- EXERCISE PROMPT:
Take the data below and copy exactly the lines starting at the one with "brown brick K6" and finishing at the one with "black brick C1", both included.

[Data entries]
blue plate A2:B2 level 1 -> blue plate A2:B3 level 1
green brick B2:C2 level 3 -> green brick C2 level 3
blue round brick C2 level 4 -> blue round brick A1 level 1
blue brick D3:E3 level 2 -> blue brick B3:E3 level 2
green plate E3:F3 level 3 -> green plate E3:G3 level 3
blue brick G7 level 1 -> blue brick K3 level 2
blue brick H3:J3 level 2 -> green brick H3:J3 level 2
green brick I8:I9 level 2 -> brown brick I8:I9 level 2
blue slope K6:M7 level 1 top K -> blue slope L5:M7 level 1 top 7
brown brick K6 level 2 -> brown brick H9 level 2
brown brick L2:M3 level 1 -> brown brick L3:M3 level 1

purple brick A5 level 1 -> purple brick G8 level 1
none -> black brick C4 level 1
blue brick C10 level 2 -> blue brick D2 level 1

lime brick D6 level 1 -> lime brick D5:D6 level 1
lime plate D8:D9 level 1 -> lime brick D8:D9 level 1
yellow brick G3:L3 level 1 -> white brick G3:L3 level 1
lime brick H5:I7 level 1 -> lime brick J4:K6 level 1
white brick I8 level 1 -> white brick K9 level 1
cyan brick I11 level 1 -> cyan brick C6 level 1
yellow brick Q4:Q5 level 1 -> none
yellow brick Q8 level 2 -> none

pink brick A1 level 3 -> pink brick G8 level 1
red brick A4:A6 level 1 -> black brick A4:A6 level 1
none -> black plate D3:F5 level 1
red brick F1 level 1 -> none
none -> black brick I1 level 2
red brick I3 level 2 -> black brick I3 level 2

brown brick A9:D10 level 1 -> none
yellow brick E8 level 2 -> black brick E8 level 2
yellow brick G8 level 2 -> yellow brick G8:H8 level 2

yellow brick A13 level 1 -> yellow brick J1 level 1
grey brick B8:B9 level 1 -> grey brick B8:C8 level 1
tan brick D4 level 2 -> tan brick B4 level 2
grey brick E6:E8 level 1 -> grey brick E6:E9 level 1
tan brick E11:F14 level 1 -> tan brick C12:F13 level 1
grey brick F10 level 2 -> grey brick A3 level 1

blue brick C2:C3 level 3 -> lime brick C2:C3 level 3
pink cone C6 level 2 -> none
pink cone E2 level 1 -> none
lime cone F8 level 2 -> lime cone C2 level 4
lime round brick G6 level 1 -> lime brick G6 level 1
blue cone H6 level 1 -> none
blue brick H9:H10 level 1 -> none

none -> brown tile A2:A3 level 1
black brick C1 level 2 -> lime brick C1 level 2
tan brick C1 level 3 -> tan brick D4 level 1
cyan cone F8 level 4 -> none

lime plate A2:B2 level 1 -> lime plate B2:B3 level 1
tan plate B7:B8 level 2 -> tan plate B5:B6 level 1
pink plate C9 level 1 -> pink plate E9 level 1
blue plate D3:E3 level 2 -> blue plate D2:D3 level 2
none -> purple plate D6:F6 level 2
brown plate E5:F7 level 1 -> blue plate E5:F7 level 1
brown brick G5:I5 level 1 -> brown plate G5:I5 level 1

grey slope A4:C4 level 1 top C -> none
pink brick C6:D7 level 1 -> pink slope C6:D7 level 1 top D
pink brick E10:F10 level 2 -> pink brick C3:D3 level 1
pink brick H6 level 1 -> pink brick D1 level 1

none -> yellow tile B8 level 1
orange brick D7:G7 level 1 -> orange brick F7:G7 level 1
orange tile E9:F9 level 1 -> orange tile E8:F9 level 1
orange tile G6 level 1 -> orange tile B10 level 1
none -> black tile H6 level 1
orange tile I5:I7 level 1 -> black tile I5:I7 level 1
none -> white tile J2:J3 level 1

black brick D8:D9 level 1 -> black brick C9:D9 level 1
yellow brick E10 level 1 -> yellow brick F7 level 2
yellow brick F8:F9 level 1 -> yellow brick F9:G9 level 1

- SOLUTION:
brown brick K6 level 2 -> brown brick H9 level 2
brown brick L2:M3 level 1 -> brown brick L3:M3 level 1

purple brick A5 level 1 -> purple brick G8 level 1
none -> black brick C4 level 1
blue brick C10 level 2 -> blue brick D2 level 1

lime brick D6 level 1 -> lime brick D5:D6 level 1
lime plate D8:D9 level 1 -> lime brick D8:D9 level 1
yellow brick G3:L3 level 1 -> white brick G3:L3 level 1
lime brick H5:I7 level 1 -> lime brick J4:K6 level 1
white brick I8 level 1 -> white brick K9 level 1
cyan brick I11 level 1 -> cyan brick C6 level 1
yellow brick Q4:Q5 level 1 -> none
yellow brick Q8 level 2 -> none

pink brick A1 level 3 -> pink brick G8 level 1
red brick A4:A6 level 1 -> black brick A4:A6 level 1
none -> black plate D3:F5 level 1
red brick F1 level 1 -> none
none -> black brick I1 level 2
red brick I3 level 2 -> black brick I3 level 2

brown brick A9:D10 level 1 -> none
yellow brick E8 level 2 -> black brick E8 level 2
yellow brick G8 level 2 -> yellow brick G8:H8 level 2

yellow brick A13 level 1 -> yellow brick J1 level 1
grey brick B8:B9 level 1 -> grey brick B8:C8 level 1
tan brick D4 level 2 -> tan brick B4 level 2
grey brick E6:E8 level 1 -> grey brick E6:E9 level 1
tan brick E11:F14 level 1 -> tan brick C12:F13 level 1
grey brick F10 level 2 -> grey brick A3 level 1

blue brick C2:C3 level 3 -> lime brick C2:C3 level 3
pink cone C6 level 2 -> none
pink cone E2 level 1 -> none
lime cone F8 level 2 -> lime cone C2 level 4
lime round brick G6 level 1 -> lime brick G6 level 1
blue cone H6 level 1 -> none
blue brick H9:H10 level 1 -> none

none -> brown tile A2:A3 level 1
black brick C1 level 2 -> lime brick C1 level 2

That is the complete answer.